About this task
Could you transcribe each entry below exactly, minus the images?

Dataset records

+ + +

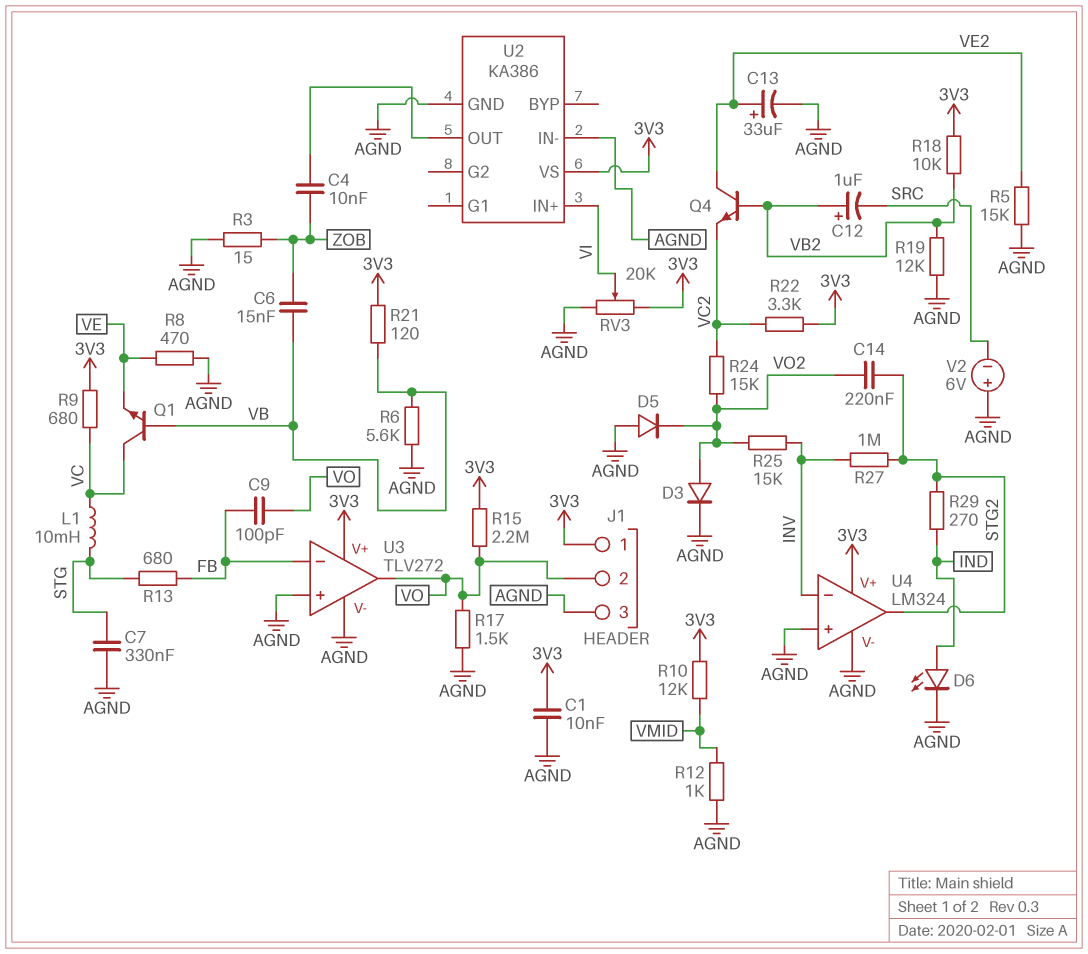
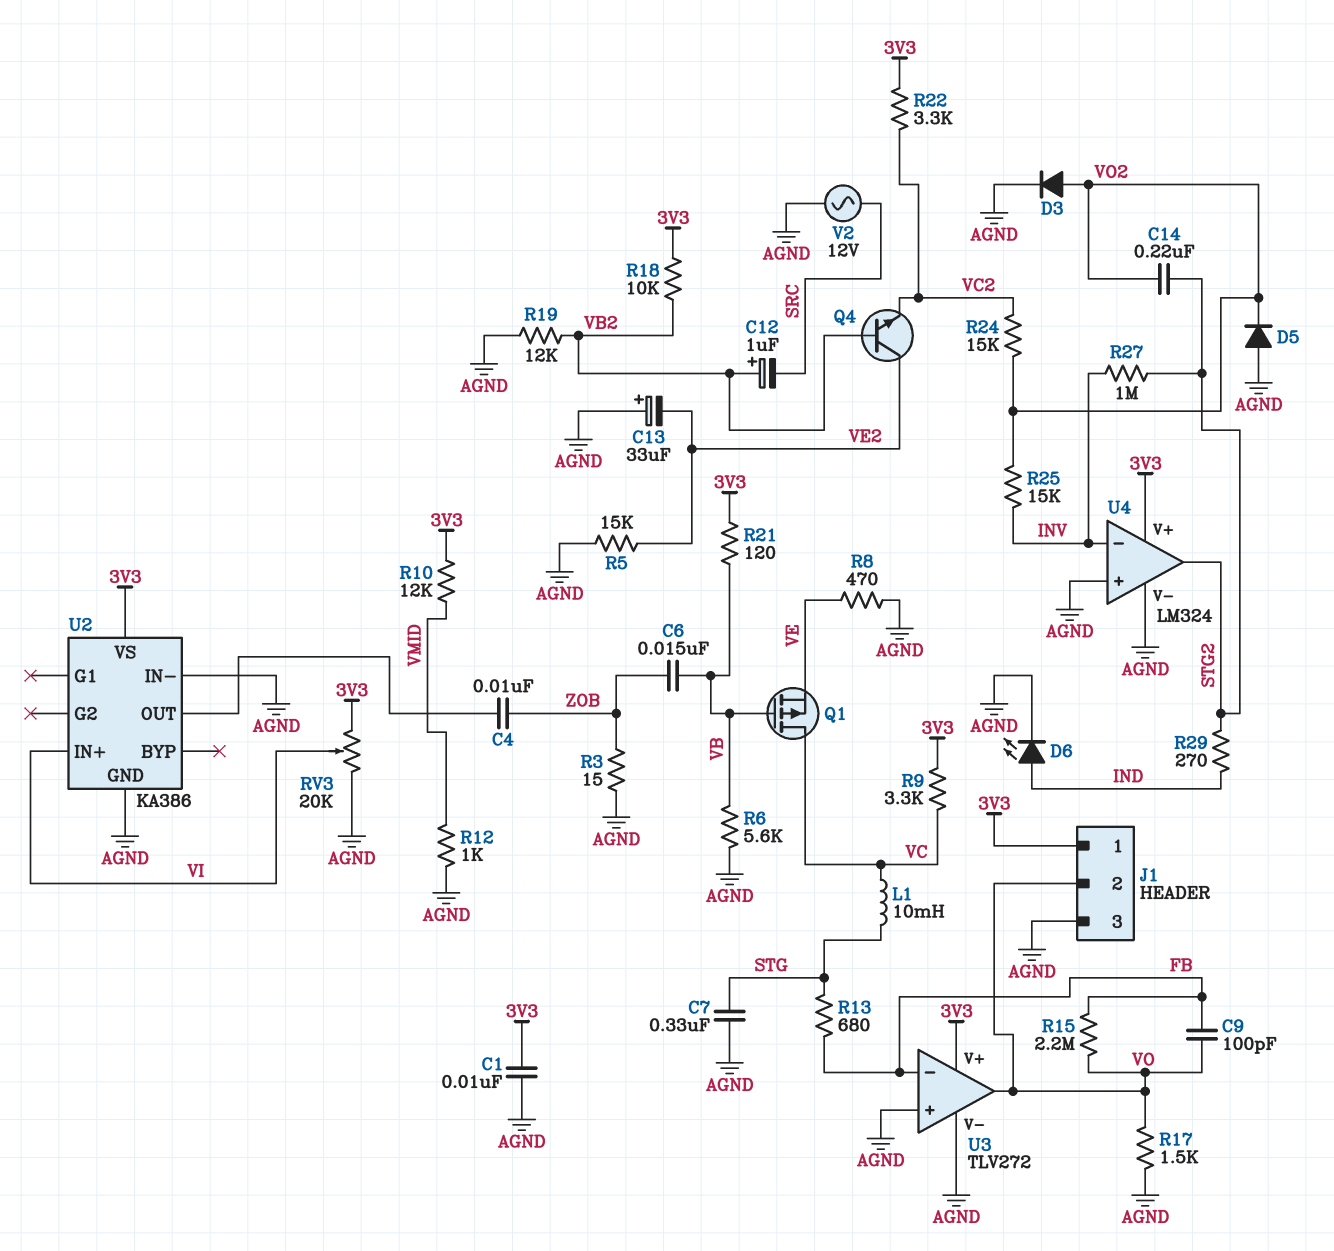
C13: 33uF (plus VE2, minus AGND) -> 33uF (plus AGND, minus VE2)
Q1: NPN (B VB, C VC, E VE) -> PMOS (G VB, D VC, S VE)
R9: 680 (3V3, VC) -> 3.3k (3V3, VC)
R15: 2.2M (3V3, VO) -> 2.2M (FB, VO)
V2: 6V (plus AGND, minus SRC) -> AC 12V (AGND, SRC)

+ + +

Answer to the problem
C13: 33uF (plus VE2, minus AGND) -> 33uF (plus AGND, minus VE2)
Q1: NPN (B VB, C VC, E VE) -> PMOS (G VB, D VC, S VE)
R9: 680 (3V3, VC) -> 3.3k (3V3, VC)
R15: 2.2M (3V3, VO) -> 2.2M (FB, VO)
V2: 6V (plus AGND, minus SRC) -> AC 12V (AGND, SRC)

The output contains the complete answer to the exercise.